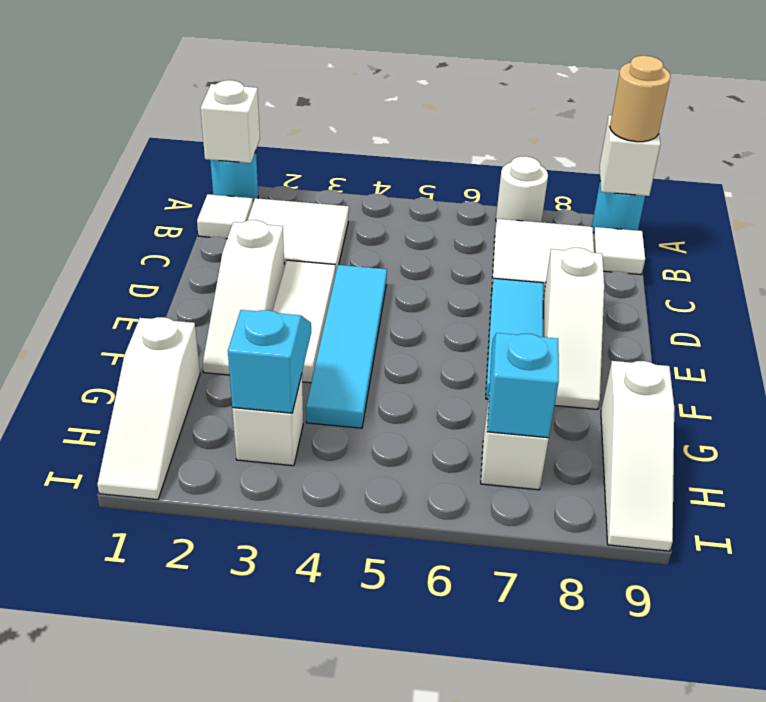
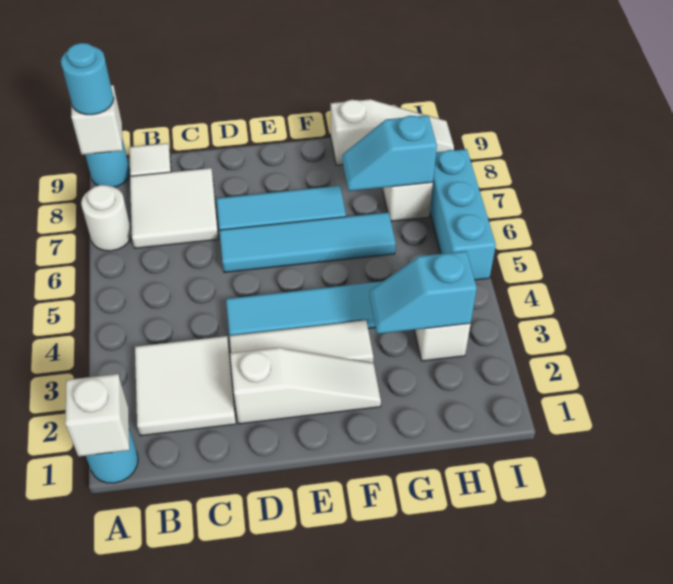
tan round brick A9 level 3 -> cyan round brick A9 level 3
white tile B1 level 1 -> none
none -> cyan tile D6:G6 level 1
white slope D8:F8 level 1 top D -> none
white slope G1:I1 level 1 top G -> none
none -> cyan brick I5:I7 level 1

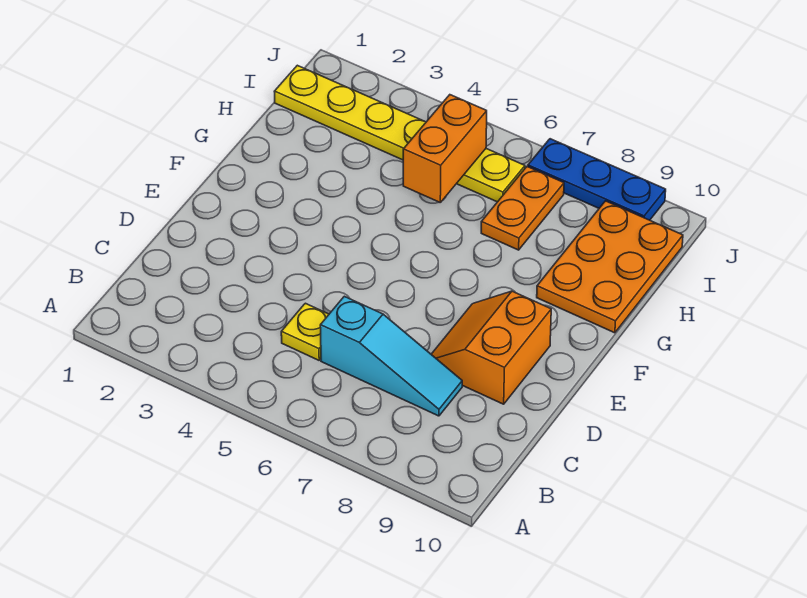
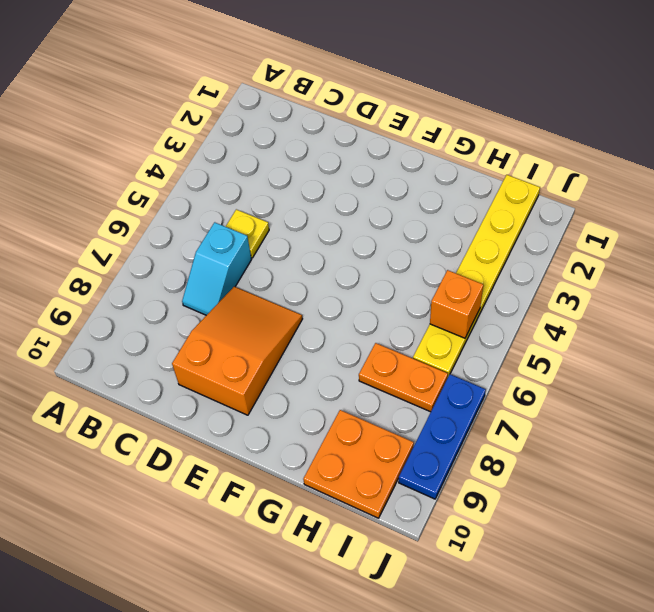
cyan slope C6:C8 level 1 top 6 -> cyan slope C6:C7 level 1 top 6
orange slope D8:E9 level 1 top 9 -> orange slope D7:E9 level 1 top 9
orange plate G9:I10 level 1 -> orange plate H9:I10 level 1
orange brick H5:I5 level 2 -> orange brick I5 level 2

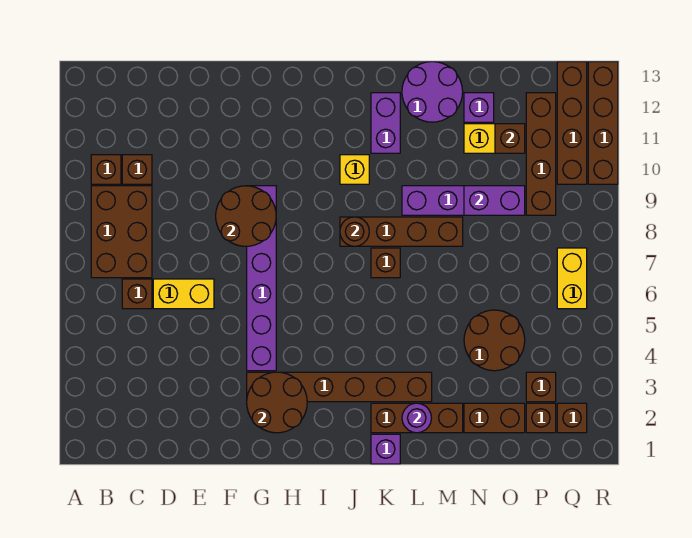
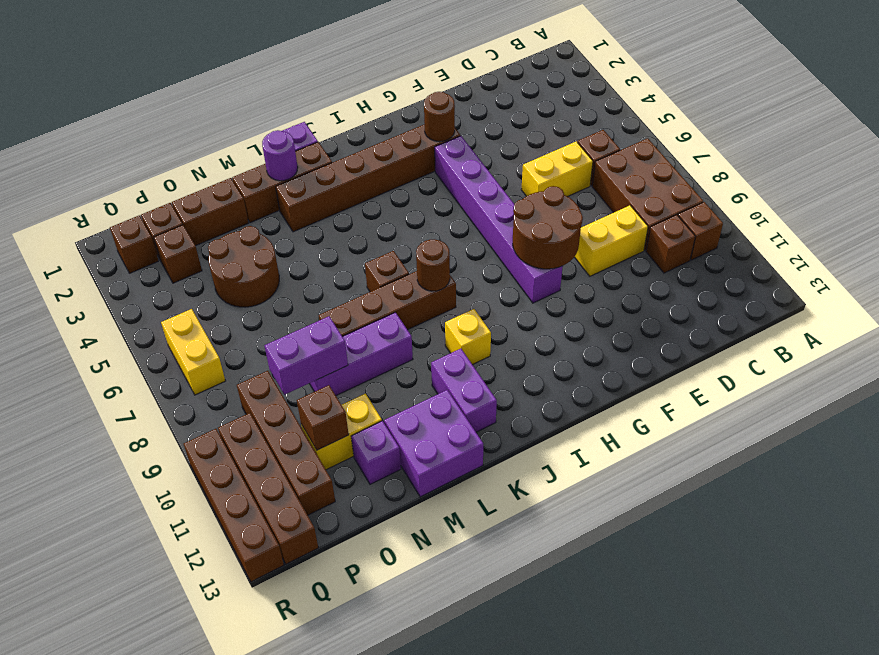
none -> yellow brick D9:E9 level 1
brown round brick G2:H3 level 2 -> brown round brick G3 level 2
purple round brick L12:M13 level 1 -> purple brick L12:M13 level 1

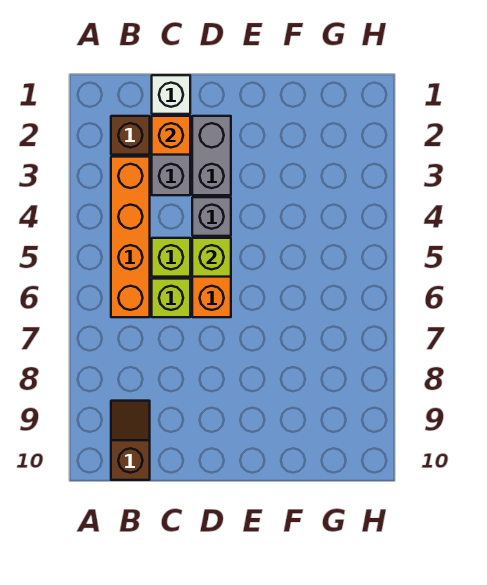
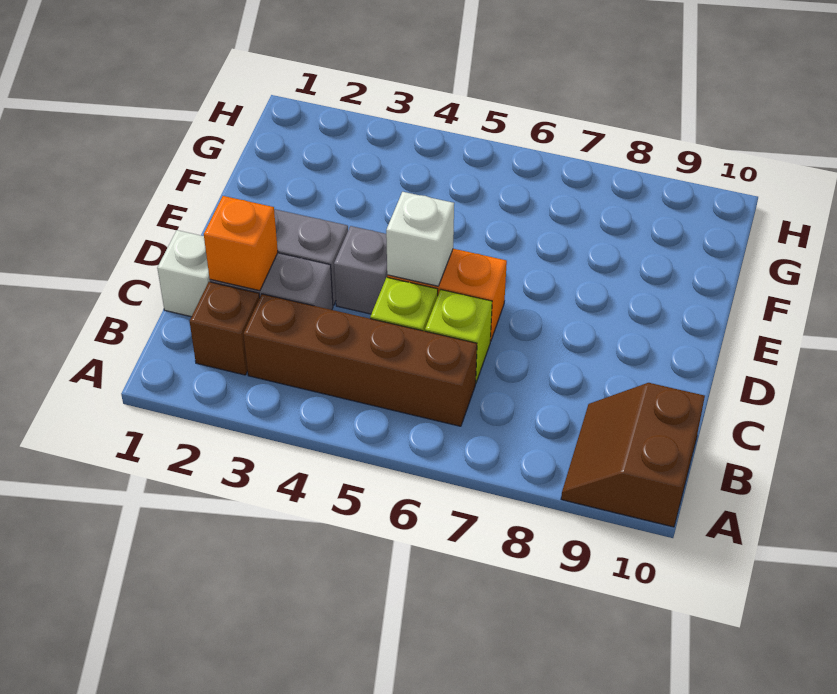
orange brick B3:B6 level 1 -> brown brick B3:B6 level 1
brown slope B9:B10 level 1 top 10 -> brown slope A9:B10 level 1 top 10
lime brick D5 level 2 -> white brick D5 level 2

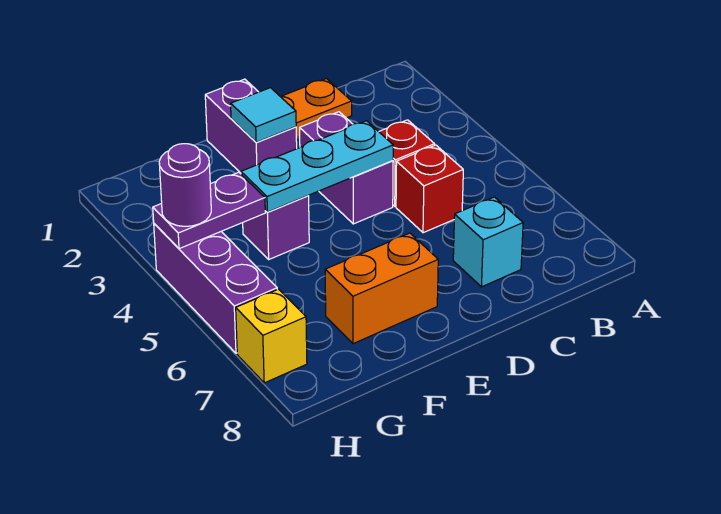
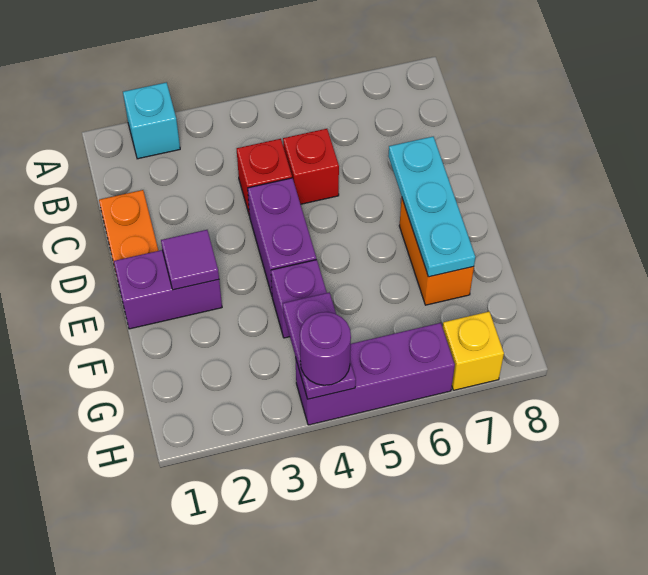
cyan brick C7 level 1 -> cyan brick A2 level 1
purple brick D3:D4 level 1 -> purple brick D4:E4 level 1
cyan plate D4:F4 level 2 -> cyan plate D7:F7 level 2
cyan tile E2 level 2 -> purple tile E2 level 2

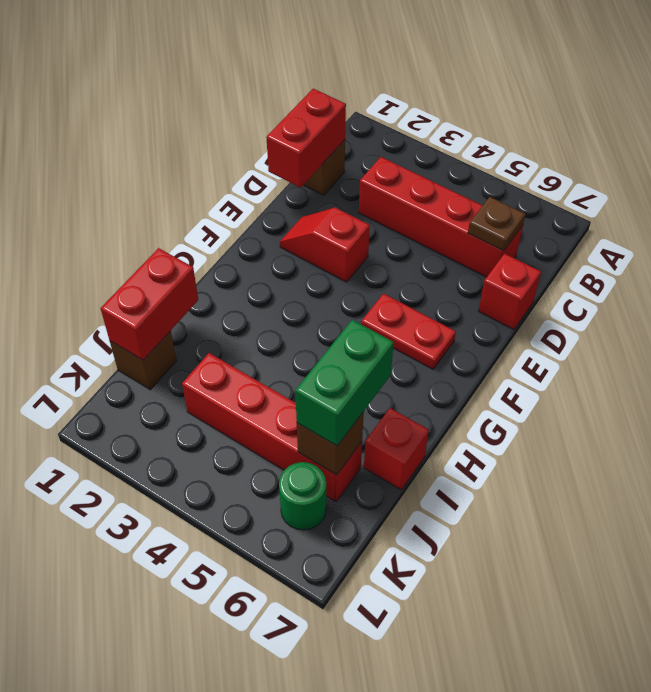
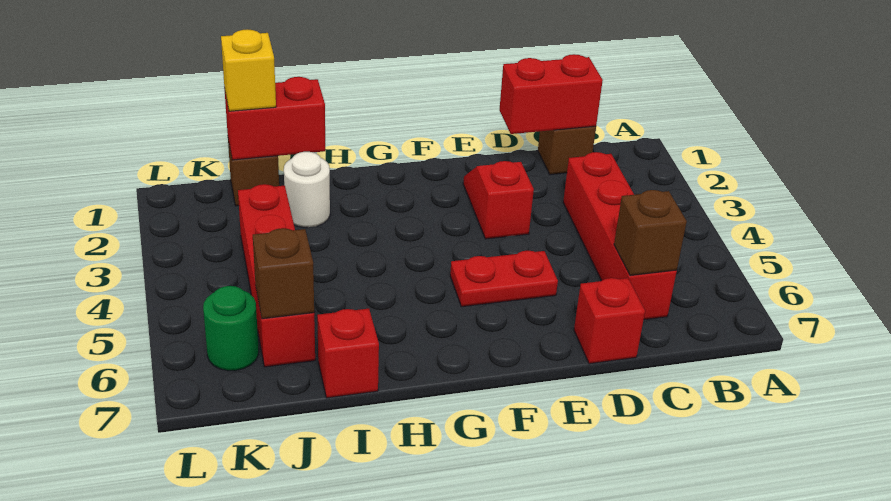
brown plate C6 level 2 -> brown brick C6 level 2
red plate F5:F6 level 1 -> red plate E5:F5 level 1
none -> white round brick I2 level 1
green brick I6:J6 level 3 -> none
none -> yellow brick J1 level 3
□ □ □
Include in the answer nothing but an exact repetition of the lines from the one with "brown plate C6" through the end of the material.

brown plate C6 level 2 -> brown brick C6 level 2
red plate F5:F6 level 1 -> red plate E5:F5 level 1
none -> white round brick I2 level 1
green brick I6:J6 level 3 -> none
none -> yellow brick J1 level 3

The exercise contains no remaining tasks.